— Begin Supplied material —

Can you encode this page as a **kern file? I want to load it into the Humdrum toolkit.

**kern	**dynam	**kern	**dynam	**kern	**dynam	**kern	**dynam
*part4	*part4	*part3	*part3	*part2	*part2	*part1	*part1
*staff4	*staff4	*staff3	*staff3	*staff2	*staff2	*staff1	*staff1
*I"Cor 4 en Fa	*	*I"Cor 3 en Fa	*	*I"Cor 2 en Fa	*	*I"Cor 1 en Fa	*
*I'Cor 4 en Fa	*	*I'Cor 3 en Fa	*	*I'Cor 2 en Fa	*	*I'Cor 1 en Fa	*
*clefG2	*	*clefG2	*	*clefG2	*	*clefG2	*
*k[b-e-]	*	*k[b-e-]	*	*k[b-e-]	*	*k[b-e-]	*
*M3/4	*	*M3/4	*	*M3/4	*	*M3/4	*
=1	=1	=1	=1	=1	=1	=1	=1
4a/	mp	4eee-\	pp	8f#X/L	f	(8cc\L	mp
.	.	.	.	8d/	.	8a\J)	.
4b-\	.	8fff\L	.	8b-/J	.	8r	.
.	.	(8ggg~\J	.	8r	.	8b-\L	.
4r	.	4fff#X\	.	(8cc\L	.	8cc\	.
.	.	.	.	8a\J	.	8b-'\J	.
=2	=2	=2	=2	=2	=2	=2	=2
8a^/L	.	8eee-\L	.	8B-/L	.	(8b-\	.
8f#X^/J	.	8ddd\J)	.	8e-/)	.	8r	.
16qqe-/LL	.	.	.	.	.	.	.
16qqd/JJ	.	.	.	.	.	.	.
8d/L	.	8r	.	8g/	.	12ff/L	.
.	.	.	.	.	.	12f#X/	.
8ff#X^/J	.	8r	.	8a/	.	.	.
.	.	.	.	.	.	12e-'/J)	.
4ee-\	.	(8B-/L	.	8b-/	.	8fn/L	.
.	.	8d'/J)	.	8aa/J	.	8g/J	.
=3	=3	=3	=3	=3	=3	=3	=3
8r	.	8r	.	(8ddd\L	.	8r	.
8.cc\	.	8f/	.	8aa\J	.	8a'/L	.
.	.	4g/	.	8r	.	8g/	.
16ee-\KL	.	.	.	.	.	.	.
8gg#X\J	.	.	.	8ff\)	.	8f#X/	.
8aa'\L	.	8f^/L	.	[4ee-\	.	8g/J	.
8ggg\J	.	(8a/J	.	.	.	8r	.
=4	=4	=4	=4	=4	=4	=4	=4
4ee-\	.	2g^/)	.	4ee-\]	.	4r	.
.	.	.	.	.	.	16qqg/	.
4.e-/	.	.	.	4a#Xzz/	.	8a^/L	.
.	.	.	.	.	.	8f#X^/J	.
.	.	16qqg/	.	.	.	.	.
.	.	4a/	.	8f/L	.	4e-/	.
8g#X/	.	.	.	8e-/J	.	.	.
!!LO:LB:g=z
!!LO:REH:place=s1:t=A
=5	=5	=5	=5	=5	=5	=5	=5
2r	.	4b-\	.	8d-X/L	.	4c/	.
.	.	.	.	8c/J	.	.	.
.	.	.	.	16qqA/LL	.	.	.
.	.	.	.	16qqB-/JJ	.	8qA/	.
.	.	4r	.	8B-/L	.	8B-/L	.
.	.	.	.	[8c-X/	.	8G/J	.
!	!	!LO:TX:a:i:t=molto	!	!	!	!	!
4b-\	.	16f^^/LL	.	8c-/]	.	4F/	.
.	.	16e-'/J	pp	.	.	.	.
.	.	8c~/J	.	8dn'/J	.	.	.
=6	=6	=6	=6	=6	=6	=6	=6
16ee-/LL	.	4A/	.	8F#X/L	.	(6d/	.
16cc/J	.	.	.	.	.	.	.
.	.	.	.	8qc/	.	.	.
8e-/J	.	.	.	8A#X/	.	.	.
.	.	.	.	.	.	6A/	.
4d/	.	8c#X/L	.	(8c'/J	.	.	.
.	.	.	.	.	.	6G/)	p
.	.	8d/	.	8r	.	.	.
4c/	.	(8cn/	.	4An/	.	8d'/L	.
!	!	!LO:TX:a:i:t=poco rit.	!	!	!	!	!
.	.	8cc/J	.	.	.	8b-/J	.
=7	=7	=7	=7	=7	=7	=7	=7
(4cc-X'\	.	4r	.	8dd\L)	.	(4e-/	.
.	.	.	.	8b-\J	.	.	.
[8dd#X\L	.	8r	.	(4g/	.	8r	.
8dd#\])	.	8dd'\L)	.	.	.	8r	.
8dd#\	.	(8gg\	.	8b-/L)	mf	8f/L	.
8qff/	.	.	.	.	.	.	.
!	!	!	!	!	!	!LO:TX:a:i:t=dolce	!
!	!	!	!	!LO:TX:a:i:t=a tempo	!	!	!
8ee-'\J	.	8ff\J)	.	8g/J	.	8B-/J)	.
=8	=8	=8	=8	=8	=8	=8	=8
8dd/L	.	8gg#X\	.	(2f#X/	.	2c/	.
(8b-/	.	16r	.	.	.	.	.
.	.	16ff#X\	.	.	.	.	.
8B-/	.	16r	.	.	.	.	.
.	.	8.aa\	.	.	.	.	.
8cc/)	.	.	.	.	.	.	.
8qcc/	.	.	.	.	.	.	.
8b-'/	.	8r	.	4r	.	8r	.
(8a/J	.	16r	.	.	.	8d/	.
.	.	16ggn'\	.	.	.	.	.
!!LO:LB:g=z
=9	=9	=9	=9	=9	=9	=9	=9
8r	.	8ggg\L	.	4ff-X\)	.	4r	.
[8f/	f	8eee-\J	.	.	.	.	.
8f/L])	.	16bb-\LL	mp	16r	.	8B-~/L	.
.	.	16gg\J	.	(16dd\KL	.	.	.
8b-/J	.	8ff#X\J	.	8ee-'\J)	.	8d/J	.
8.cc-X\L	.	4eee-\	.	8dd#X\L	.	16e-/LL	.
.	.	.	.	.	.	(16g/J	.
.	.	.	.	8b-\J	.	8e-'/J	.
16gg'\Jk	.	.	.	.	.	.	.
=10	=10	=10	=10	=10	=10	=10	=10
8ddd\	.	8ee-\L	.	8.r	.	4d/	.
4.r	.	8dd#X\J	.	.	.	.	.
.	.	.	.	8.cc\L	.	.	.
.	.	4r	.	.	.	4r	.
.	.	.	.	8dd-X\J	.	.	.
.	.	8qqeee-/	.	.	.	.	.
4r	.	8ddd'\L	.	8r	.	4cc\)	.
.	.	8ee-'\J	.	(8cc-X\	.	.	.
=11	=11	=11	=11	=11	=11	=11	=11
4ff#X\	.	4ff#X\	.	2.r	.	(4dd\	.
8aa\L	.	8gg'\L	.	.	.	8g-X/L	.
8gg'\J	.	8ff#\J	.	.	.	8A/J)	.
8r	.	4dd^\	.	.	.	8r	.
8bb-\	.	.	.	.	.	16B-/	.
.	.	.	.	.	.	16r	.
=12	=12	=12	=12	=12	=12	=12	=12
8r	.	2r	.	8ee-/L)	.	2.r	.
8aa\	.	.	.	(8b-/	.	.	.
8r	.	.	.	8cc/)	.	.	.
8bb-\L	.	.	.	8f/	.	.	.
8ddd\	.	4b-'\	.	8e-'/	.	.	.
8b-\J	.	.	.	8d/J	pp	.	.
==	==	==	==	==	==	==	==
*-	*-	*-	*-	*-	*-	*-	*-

— End Supplied material —

*Set task*.
Count the lines in the entries above that contain the string "kern". Give only the number.

*The response*.
2